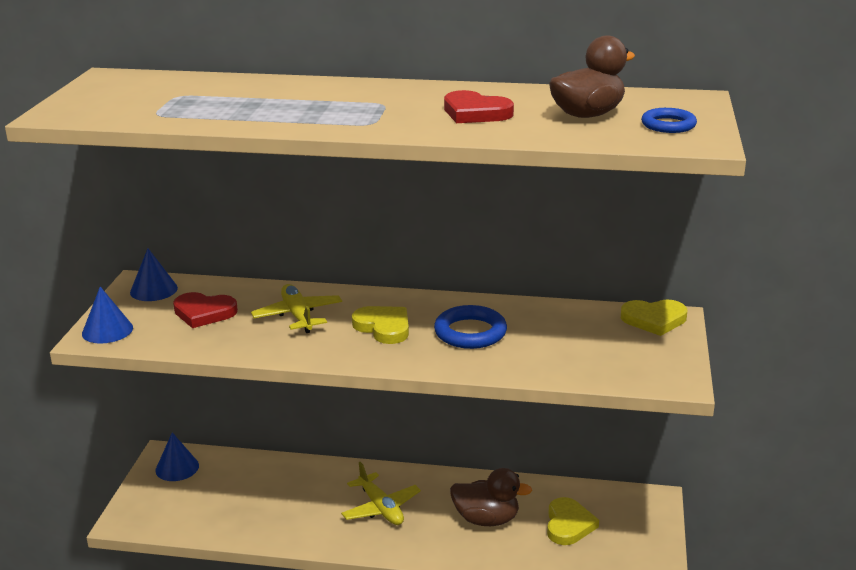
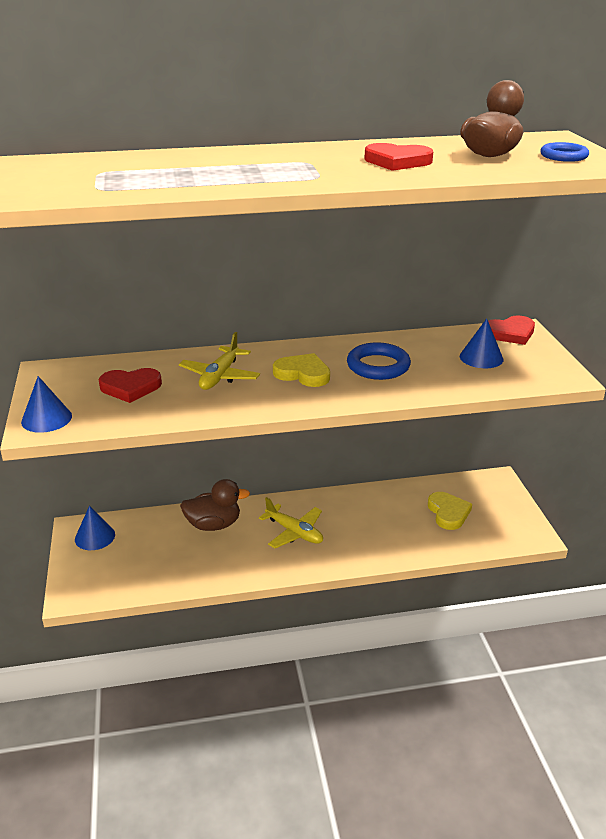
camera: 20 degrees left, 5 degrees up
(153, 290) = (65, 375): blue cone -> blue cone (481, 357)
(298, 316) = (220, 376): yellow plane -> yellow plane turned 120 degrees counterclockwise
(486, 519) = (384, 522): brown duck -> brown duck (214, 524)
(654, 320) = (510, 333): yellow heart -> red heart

* * *

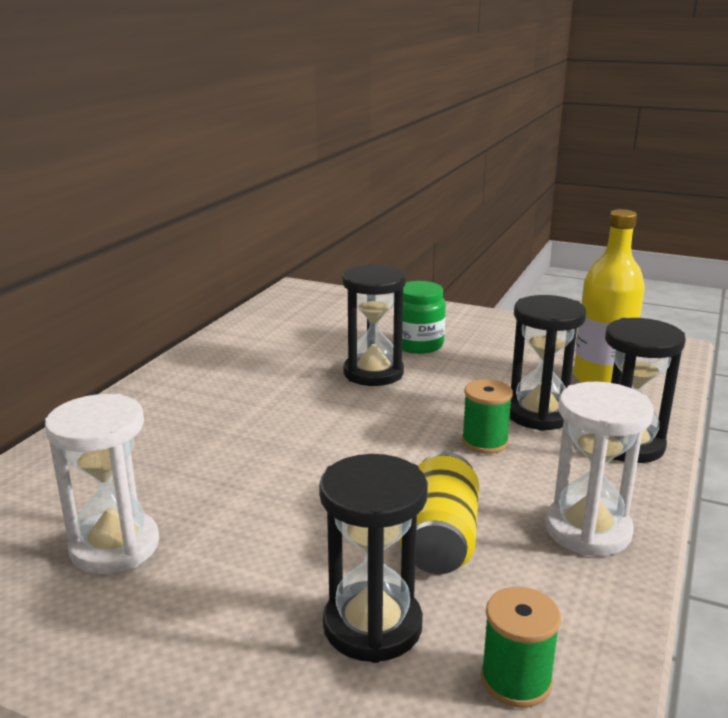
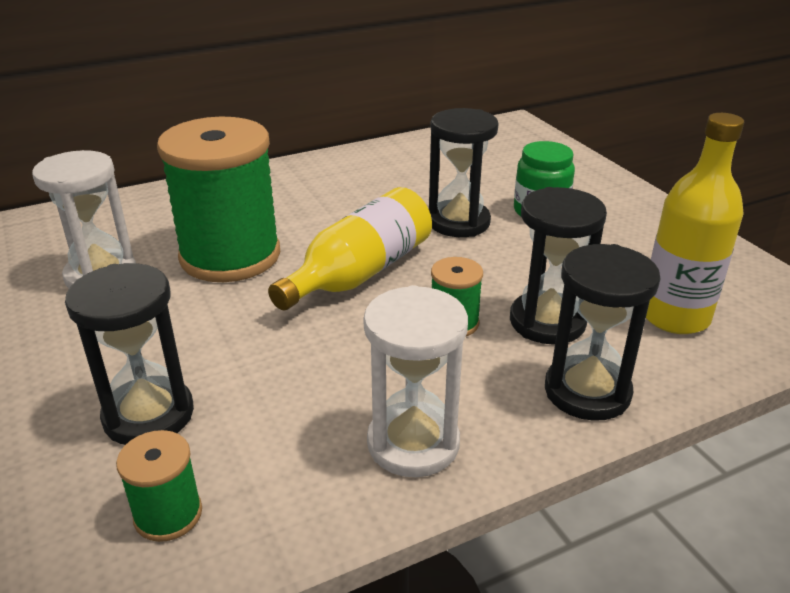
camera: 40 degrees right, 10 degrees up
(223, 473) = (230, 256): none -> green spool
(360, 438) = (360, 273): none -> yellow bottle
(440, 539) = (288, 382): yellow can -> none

**WORK TO COMPLETE**
Lines wanted from the listing above: the line with "camera: 20 degrees left, 5 degrees up" up to and including the line with "(654, 320) = (510, 333): yellow". Please write them out exactly, adding nothing else.

**SOLUTION TO THIS EXERCISE**
camera: 20 degrees left, 5 degrees up
(153, 290) = (65, 375): blue cone -> blue cone (481, 357)
(298, 316) = (220, 376): yellow plane -> yellow plane turned 120 degrees counterclockwise
(486, 519) = (384, 522): brown duck -> brown duck (214, 524)
(654, 320) = (510, 333): yellow heart -> red heart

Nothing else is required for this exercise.